- [CHALLENGE]
Copy every line of text in the records below word for word, leaving out the pictures.

-- begin --

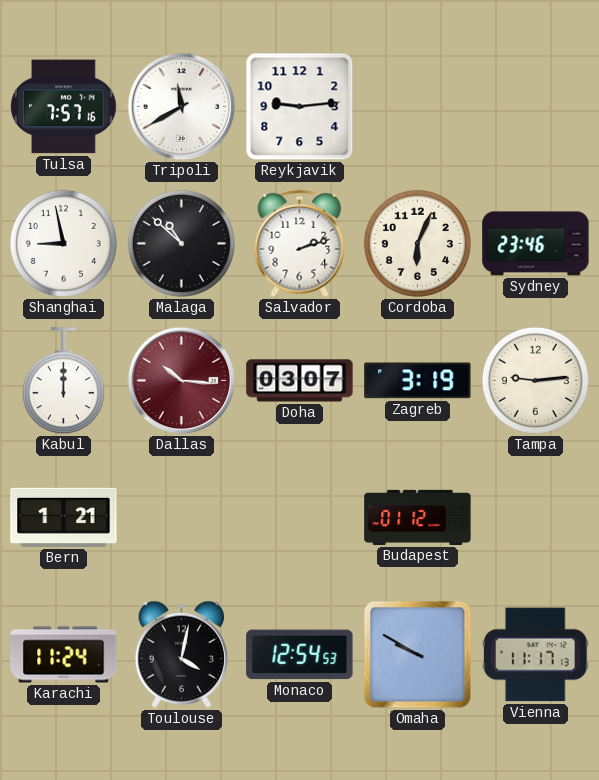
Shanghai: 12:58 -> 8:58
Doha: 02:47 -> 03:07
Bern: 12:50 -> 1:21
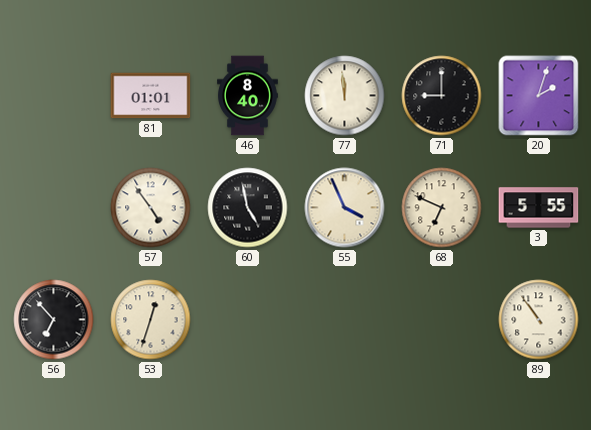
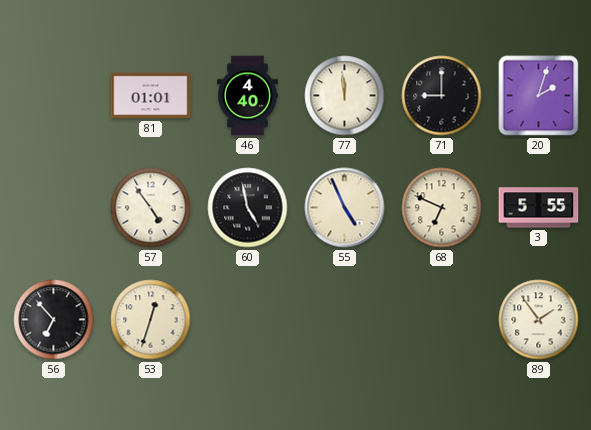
46: 8:40 -> 4:40
55: 3:56 -> 4:56
89: 10:54 -> 1:54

-- end --

- [WRITTEN RESPONSE]
Shanghai: 12:58 -> 8:58
Doha: 02:47 -> 03:07
Bern: 12:50 -> 1:21
46: 8:40 -> 4:40
55: 3:56 -> 4:56
89: 10:54 -> 1:54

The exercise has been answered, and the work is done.